Write the listing out again exactly as it stands, with no images.

Dataset extract>
##########

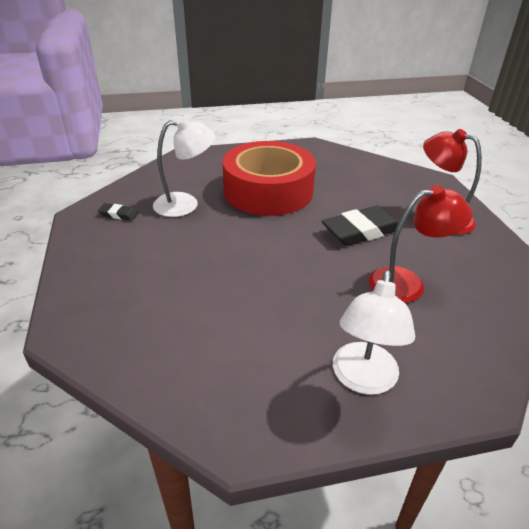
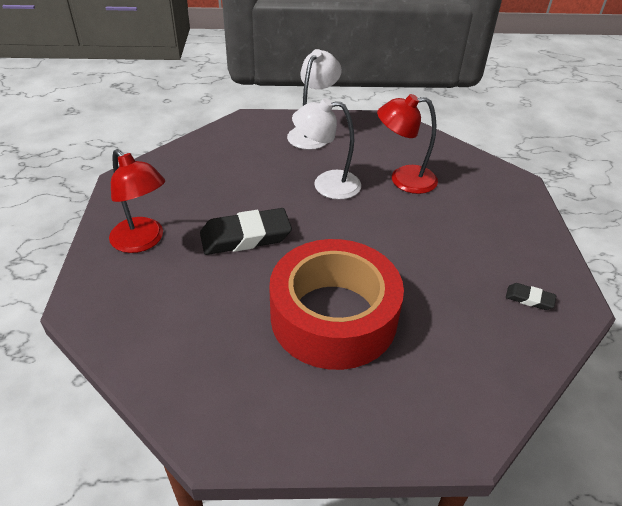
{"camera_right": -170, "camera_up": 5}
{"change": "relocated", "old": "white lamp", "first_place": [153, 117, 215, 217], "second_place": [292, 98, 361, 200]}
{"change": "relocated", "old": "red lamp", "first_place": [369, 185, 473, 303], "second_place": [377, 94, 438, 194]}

##########

Reply>
{"camera_right": -170, "camera_up": 5}
{"change": "relocated", "old": "white lamp", "first_place": [153, 117, 215, 217], "second_place": [292, 98, 361, 200]}
{"change": "relocated", "old": "red lamp", "first_place": [369, 185, 473, 303], "second_place": [377, 94, 438, 194]}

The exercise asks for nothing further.